What you have to do: Return each line of the data below that contains the string "provided".

Extracted entries:
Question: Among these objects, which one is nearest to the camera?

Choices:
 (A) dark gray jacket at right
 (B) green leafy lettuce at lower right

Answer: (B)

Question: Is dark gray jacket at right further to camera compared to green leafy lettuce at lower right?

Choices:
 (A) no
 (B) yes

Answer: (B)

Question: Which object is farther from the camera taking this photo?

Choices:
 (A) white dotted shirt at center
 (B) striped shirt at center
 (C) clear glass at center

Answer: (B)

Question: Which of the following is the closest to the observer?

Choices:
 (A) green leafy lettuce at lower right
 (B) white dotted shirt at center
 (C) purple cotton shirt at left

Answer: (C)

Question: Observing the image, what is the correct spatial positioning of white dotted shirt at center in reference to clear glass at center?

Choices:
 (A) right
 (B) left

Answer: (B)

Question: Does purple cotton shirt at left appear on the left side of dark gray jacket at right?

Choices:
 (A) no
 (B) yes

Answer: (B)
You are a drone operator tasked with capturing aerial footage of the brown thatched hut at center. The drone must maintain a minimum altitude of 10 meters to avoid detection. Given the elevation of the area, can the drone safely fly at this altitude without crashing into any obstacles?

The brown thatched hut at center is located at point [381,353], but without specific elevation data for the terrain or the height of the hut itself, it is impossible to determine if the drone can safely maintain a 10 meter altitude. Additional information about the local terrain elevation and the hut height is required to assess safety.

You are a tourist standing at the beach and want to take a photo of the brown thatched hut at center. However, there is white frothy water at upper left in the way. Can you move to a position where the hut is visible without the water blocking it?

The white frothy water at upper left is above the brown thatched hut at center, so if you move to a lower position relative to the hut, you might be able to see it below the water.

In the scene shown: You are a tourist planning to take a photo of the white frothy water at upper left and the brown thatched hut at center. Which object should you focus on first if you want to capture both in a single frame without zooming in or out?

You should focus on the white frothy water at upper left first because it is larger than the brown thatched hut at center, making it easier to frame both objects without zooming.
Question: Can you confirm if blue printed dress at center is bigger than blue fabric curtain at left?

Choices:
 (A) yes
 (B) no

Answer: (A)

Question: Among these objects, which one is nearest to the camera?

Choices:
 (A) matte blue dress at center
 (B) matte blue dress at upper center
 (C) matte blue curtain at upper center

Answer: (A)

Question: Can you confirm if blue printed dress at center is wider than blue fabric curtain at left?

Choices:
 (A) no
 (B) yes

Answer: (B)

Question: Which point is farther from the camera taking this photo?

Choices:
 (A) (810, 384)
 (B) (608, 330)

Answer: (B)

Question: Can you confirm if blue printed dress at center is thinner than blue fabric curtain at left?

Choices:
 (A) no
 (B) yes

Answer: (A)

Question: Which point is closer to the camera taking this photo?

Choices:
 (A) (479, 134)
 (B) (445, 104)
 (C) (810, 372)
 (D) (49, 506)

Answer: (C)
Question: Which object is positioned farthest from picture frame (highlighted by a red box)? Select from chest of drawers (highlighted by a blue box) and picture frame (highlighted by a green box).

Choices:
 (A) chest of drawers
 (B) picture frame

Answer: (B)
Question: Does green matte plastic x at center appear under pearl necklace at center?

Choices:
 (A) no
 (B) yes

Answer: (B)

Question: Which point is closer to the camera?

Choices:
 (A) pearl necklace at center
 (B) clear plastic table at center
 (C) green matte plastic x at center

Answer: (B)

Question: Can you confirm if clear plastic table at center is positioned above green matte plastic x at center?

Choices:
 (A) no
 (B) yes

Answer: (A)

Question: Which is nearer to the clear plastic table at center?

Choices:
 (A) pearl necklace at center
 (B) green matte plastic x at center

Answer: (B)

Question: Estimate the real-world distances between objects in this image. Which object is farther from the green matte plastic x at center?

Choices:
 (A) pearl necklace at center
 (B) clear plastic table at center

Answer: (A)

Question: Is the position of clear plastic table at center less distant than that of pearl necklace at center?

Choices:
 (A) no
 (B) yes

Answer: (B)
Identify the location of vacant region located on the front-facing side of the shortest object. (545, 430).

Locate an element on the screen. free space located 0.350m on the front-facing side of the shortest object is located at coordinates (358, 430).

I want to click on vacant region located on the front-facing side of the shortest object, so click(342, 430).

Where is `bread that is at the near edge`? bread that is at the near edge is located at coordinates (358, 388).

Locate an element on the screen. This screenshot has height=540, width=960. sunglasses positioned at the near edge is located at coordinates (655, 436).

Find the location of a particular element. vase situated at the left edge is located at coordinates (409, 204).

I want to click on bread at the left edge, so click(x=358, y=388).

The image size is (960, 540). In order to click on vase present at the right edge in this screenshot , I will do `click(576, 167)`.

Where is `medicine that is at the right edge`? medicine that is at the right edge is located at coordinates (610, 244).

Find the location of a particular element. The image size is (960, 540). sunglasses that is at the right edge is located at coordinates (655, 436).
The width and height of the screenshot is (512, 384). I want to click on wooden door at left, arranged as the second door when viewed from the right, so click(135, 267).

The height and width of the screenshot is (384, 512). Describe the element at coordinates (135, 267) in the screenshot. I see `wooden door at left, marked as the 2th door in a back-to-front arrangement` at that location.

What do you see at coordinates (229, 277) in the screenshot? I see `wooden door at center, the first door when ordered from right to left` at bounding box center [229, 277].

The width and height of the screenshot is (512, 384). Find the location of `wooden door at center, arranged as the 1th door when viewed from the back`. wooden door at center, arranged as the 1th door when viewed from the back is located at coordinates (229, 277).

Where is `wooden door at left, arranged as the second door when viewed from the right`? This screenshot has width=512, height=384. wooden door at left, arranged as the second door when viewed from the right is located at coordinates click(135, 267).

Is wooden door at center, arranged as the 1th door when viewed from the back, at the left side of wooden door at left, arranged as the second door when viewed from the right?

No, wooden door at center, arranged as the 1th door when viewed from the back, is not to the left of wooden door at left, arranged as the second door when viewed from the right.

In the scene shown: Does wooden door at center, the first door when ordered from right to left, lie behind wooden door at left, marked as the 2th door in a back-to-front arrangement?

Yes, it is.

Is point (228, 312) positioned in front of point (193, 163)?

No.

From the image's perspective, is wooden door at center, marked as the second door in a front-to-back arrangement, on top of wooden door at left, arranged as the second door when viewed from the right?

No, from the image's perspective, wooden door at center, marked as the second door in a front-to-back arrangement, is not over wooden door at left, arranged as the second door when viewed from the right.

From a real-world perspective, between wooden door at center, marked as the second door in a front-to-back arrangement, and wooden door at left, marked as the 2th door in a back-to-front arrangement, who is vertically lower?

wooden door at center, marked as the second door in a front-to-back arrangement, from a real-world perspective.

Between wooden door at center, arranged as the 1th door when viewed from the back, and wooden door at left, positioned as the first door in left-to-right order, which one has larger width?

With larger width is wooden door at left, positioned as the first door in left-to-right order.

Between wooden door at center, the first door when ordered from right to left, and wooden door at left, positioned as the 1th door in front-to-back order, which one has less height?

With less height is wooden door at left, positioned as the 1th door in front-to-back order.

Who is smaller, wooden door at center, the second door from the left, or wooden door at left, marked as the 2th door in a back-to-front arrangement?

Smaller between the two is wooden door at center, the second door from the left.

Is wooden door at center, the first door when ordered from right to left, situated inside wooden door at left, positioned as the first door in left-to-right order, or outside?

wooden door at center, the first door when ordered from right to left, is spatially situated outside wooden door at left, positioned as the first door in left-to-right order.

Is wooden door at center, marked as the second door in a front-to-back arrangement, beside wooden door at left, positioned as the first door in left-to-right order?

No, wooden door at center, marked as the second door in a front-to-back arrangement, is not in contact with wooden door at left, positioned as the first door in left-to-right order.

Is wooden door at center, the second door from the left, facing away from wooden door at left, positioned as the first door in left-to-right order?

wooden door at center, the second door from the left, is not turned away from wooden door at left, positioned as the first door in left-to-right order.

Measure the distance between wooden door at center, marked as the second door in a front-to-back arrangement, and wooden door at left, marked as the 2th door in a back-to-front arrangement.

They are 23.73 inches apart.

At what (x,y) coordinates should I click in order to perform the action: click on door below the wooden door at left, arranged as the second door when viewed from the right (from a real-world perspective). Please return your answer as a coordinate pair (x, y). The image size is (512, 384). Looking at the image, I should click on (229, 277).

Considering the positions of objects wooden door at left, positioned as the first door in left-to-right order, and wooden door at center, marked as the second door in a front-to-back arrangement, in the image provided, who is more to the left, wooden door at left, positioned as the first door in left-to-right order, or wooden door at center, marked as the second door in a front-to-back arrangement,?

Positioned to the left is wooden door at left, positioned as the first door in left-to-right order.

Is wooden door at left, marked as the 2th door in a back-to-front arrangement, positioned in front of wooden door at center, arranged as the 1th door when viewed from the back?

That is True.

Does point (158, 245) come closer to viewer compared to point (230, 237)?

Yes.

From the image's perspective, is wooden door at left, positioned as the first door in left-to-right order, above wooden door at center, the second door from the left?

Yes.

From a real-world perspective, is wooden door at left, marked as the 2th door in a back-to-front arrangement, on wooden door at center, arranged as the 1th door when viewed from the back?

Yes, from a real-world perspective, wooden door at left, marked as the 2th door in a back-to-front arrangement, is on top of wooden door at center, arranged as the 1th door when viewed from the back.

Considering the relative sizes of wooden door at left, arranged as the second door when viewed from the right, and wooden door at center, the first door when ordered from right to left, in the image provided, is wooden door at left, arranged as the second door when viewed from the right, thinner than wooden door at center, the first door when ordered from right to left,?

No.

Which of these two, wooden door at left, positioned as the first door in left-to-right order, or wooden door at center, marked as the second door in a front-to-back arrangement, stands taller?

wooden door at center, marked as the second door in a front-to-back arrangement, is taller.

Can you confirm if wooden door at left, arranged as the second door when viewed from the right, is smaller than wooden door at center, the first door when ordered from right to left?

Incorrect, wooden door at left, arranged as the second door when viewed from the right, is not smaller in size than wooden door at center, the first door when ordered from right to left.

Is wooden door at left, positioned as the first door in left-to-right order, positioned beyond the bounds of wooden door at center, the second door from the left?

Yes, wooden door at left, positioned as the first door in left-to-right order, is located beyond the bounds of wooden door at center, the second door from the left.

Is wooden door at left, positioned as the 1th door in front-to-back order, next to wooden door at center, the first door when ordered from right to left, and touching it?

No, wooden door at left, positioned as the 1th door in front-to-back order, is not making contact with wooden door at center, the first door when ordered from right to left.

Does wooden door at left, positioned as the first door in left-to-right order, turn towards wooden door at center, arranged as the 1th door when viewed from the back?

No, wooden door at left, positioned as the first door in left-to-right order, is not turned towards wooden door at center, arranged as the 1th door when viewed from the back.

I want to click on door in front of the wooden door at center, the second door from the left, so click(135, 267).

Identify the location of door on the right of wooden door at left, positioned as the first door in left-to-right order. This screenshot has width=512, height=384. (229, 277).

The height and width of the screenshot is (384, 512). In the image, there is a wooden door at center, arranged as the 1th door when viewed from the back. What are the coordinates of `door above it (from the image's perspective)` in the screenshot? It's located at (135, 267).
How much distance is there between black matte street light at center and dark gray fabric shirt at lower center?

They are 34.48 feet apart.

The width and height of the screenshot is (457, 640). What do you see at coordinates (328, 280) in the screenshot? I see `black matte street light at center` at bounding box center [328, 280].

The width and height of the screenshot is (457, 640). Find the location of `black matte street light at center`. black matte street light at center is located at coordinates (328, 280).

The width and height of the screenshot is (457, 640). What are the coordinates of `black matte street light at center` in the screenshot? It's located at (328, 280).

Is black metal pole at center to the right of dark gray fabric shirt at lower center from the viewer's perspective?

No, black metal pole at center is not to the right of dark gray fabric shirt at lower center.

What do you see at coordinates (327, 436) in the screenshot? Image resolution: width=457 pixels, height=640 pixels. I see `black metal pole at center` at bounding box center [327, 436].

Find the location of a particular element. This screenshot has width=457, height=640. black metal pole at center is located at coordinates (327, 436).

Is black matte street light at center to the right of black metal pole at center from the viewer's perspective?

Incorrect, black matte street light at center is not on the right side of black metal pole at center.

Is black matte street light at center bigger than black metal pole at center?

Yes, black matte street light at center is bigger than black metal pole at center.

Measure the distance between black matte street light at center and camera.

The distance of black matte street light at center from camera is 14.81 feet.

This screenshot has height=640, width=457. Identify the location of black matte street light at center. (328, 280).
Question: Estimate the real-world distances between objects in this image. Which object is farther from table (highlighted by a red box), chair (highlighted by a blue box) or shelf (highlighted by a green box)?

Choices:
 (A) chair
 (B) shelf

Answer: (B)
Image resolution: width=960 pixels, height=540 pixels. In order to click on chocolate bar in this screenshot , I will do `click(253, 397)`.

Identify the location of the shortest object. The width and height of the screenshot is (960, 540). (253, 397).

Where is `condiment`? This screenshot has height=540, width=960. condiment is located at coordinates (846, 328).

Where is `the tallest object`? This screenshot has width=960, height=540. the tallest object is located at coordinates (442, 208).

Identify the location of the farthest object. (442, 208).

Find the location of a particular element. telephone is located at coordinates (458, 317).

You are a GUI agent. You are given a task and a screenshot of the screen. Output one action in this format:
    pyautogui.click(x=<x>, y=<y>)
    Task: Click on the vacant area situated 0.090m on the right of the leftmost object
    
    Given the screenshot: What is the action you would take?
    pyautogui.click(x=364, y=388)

Task response:
Considering the positions of objects wooden door at left, positioned as the first door in left-to-right order, and wooden door at center, marked as the second door in a front-to-back arrangement, in the image provided, who is more to the left, wooden door at left, positioned as the first door in left-to-right order, or wooden door at center, marked as the second door in a front-to-back arrangement,?
Considering the relative sizes of wooden door at left, arranged as the second door when viewed from the right, and wooden door at center, the first door when ordered from right to left, in the image provided, is wooden door at left, arranged as the second door when viewed from the right, thinner than wooden door at center, the first door when ordered from right to left,?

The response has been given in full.